What you will do.
Read the data, and whenever a line holds the word "pink", report that line.

+++ Data extract

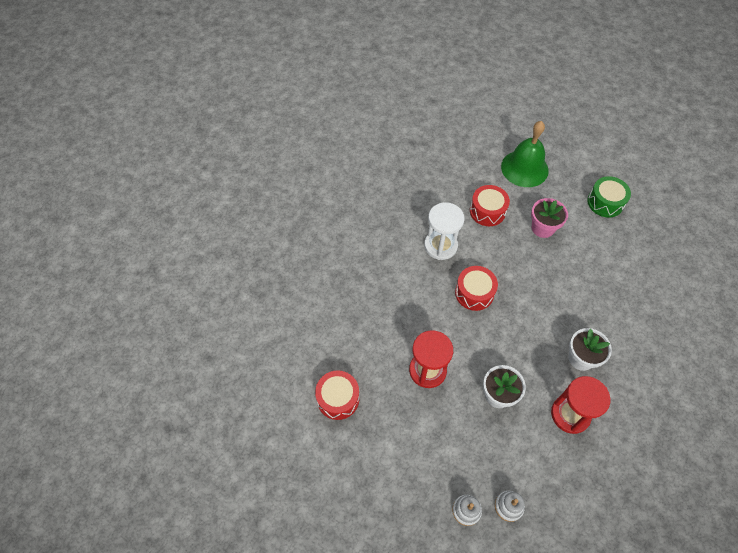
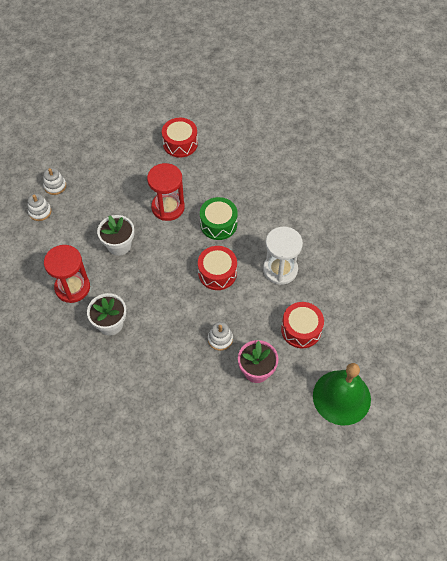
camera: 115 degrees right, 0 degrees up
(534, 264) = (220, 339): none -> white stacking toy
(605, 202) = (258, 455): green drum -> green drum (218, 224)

++++++
+++ Data extract

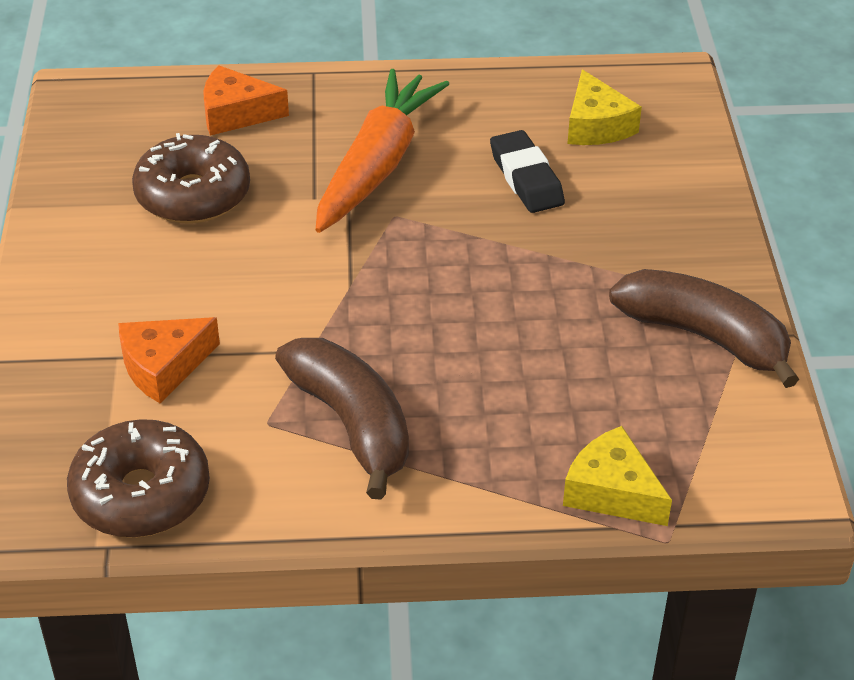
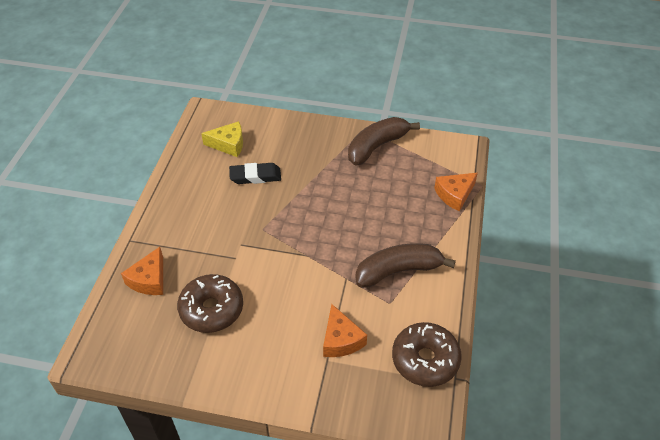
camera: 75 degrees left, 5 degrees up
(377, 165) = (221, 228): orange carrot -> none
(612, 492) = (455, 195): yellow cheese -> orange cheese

++++++
+++ Data extract

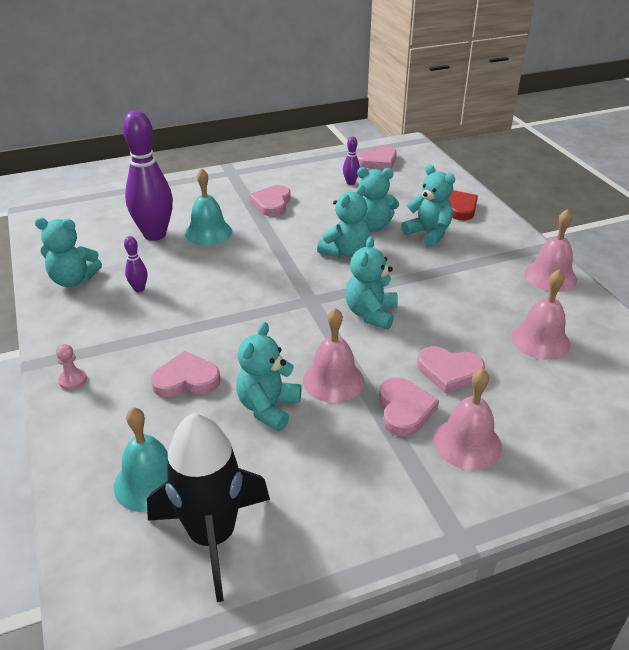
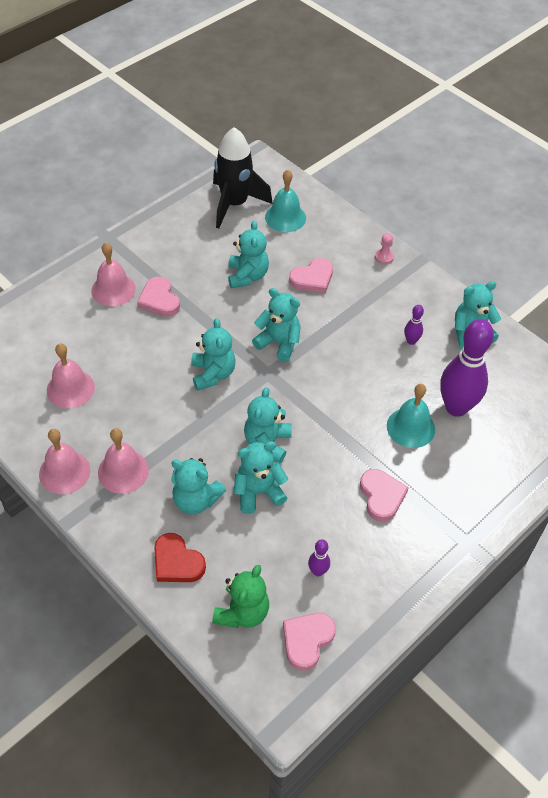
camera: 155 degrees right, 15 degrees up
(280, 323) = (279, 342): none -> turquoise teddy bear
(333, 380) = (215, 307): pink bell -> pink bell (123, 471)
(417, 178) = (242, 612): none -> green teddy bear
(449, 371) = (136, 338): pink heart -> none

++++++

Exercise response.
(333, 380) = (215, 307): pink bell -> pink bell (123, 471)
(449, 371) = (136, 338): pink heart -> none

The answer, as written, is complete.